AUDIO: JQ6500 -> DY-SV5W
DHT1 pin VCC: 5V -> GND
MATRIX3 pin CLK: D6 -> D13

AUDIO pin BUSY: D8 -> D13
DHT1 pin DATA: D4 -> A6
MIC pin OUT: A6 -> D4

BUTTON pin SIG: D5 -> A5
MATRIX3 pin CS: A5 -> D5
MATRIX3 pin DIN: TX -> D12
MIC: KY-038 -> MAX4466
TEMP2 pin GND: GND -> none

______________________________

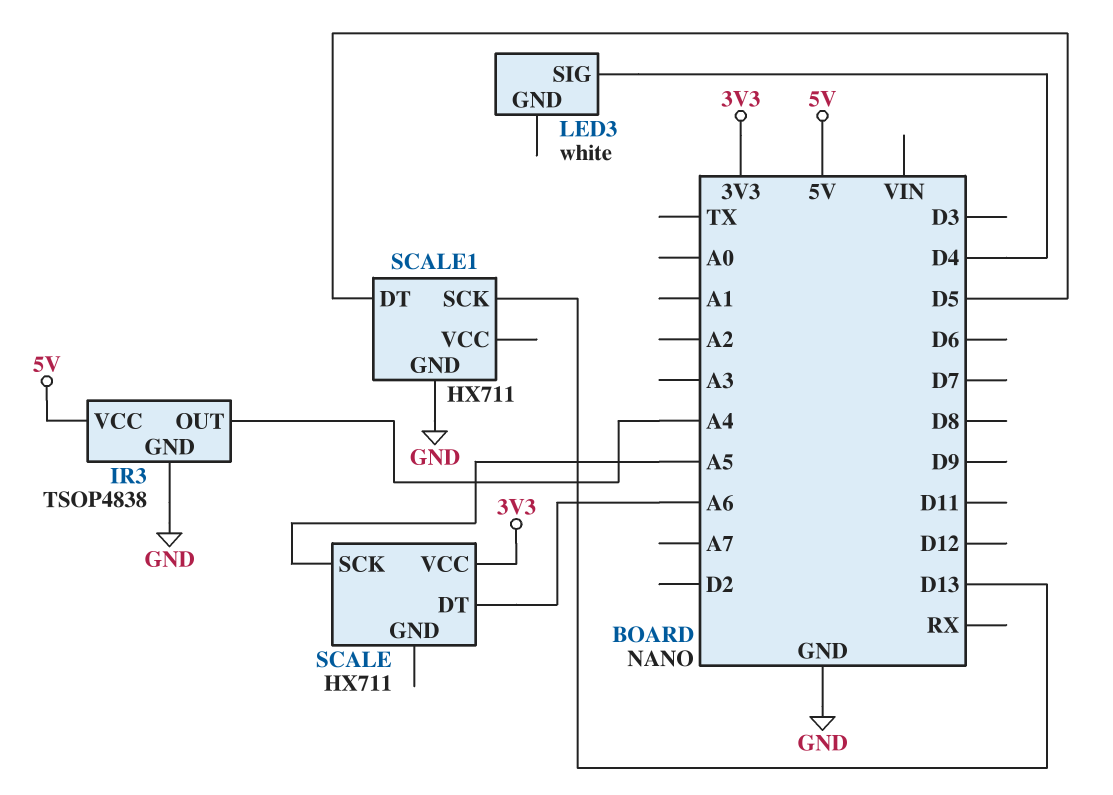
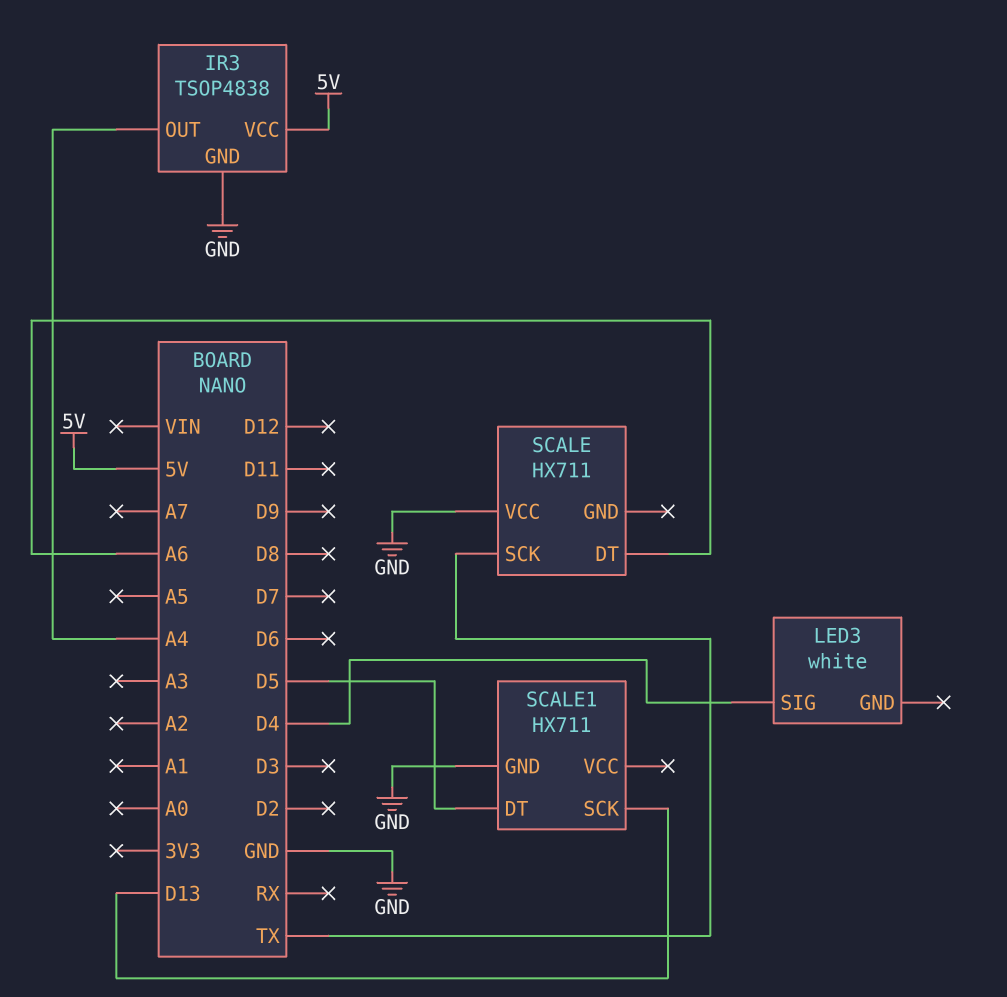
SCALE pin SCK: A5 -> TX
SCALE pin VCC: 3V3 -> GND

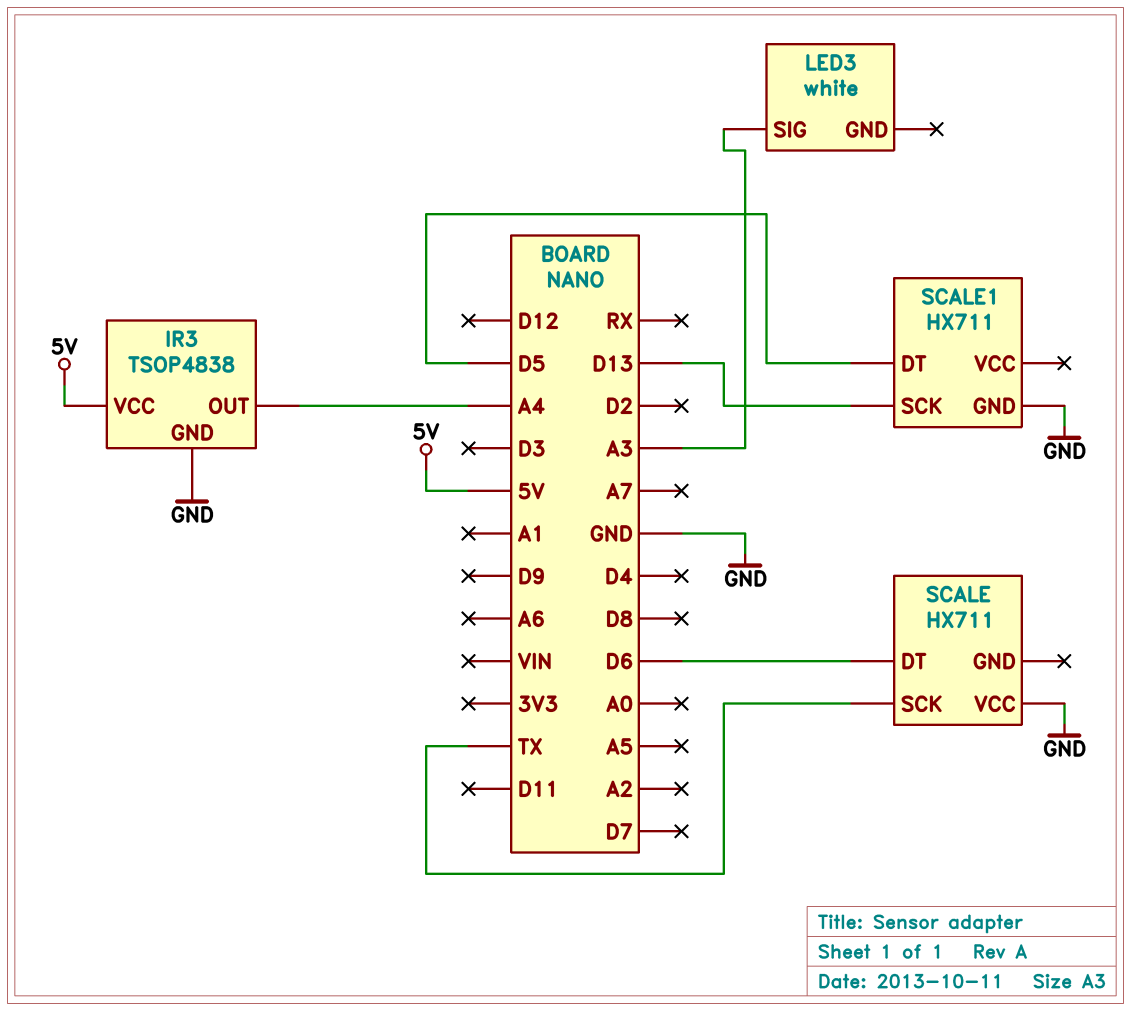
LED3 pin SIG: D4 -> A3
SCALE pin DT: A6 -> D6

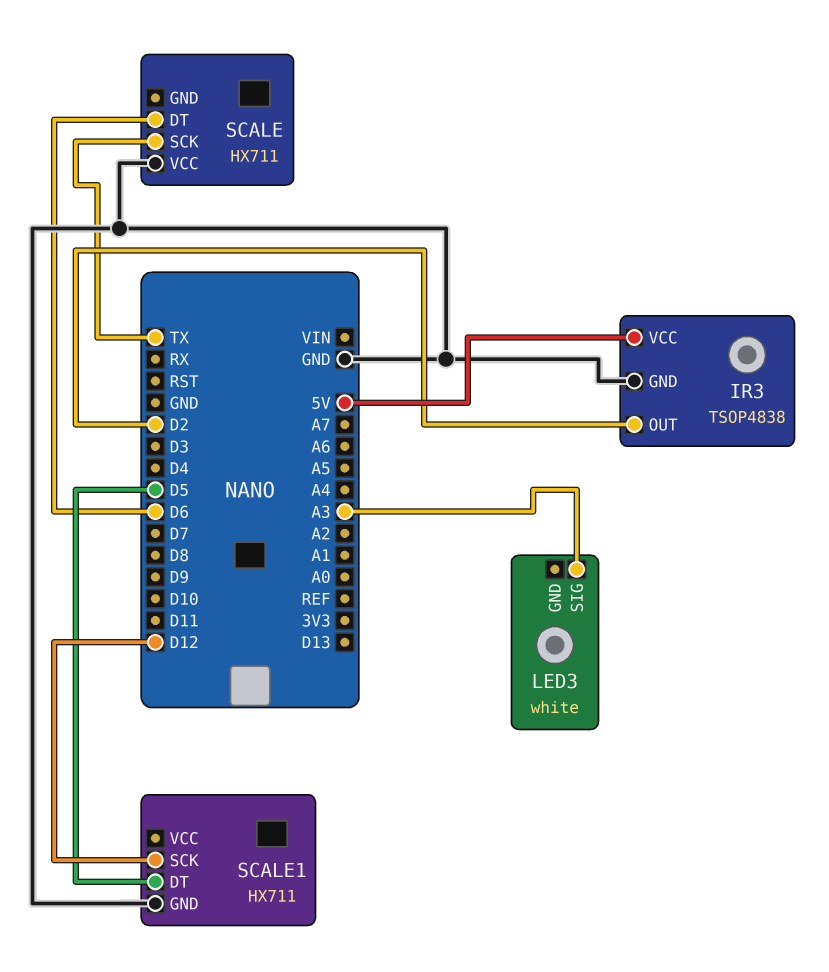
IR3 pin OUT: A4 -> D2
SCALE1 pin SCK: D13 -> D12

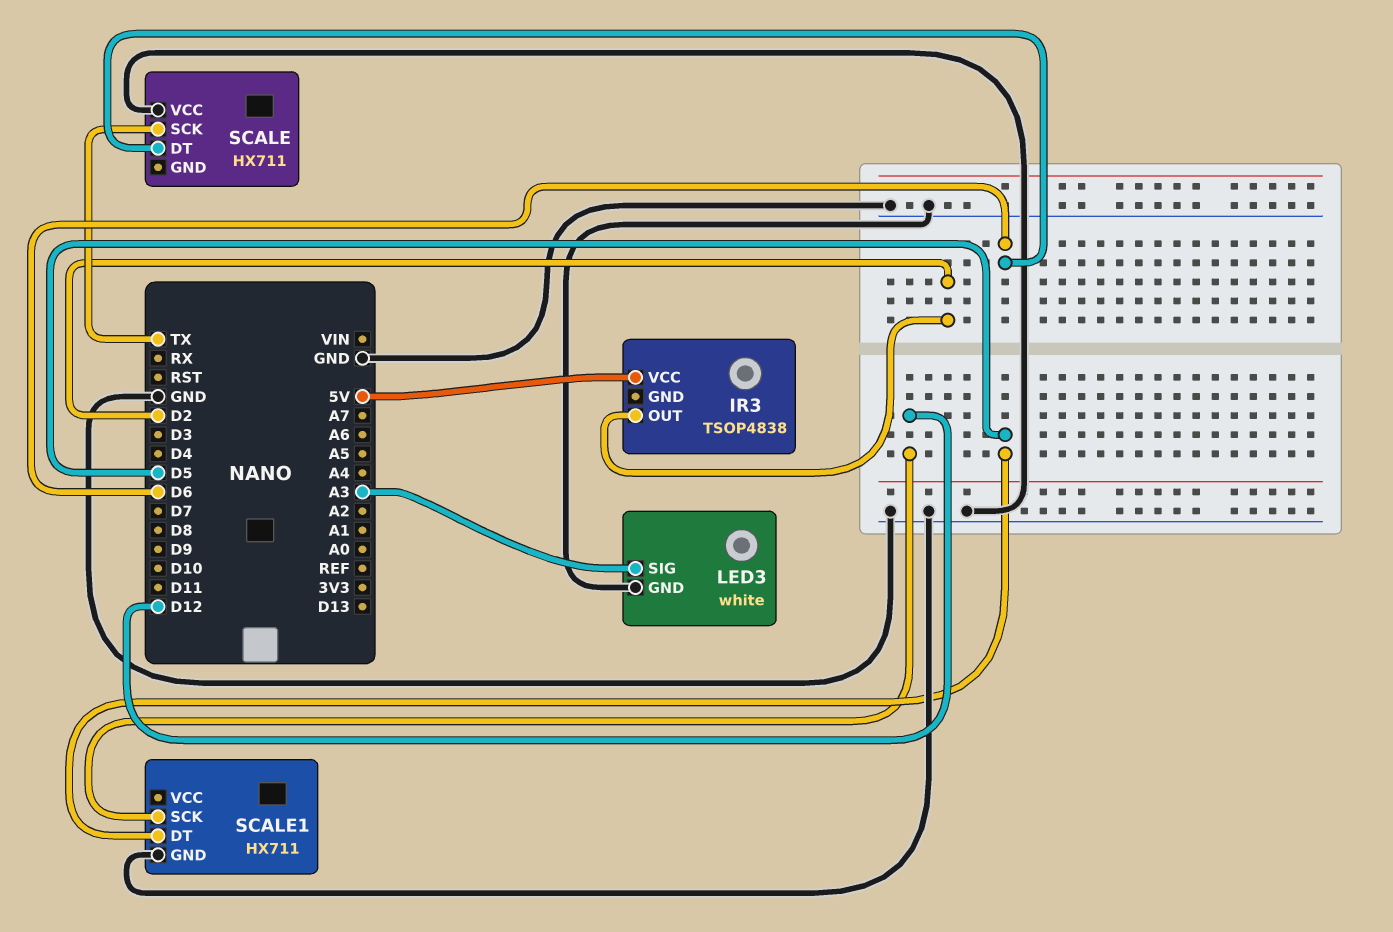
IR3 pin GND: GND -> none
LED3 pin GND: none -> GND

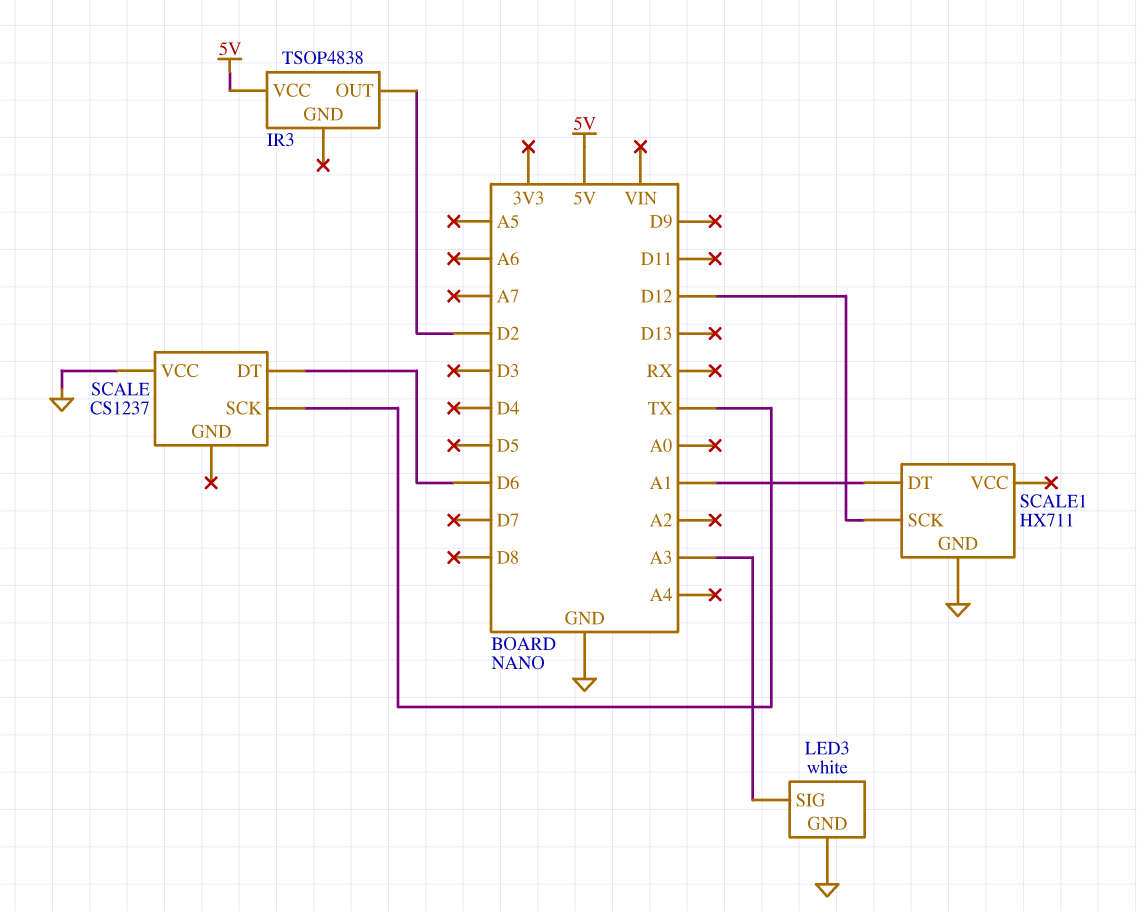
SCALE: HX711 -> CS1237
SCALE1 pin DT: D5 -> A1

______________________________

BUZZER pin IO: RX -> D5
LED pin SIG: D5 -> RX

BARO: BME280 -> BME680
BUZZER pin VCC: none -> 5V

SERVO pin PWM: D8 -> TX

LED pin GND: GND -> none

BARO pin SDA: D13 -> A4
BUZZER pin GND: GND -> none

______________________________

- **ASSIGNMENT**
Copy the entries above exactly, but only from the line holding "BUZZER pin IO: RX -> D5" through the line holding "BUZZER pin GND: GND -> none", both included.

- **WRITTEN ANSWER**
BUZZER pin IO: RX -> D5
LED pin SIG: D5 -> RX

BARO: BME280 -> BME680
BUZZER pin VCC: none -> 5V

SERVO pin PWM: D8 -> TX

LED pin GND: GND -> none

BARO pin SDA: D13 -> A4
BUZZER pin GND: GND -> none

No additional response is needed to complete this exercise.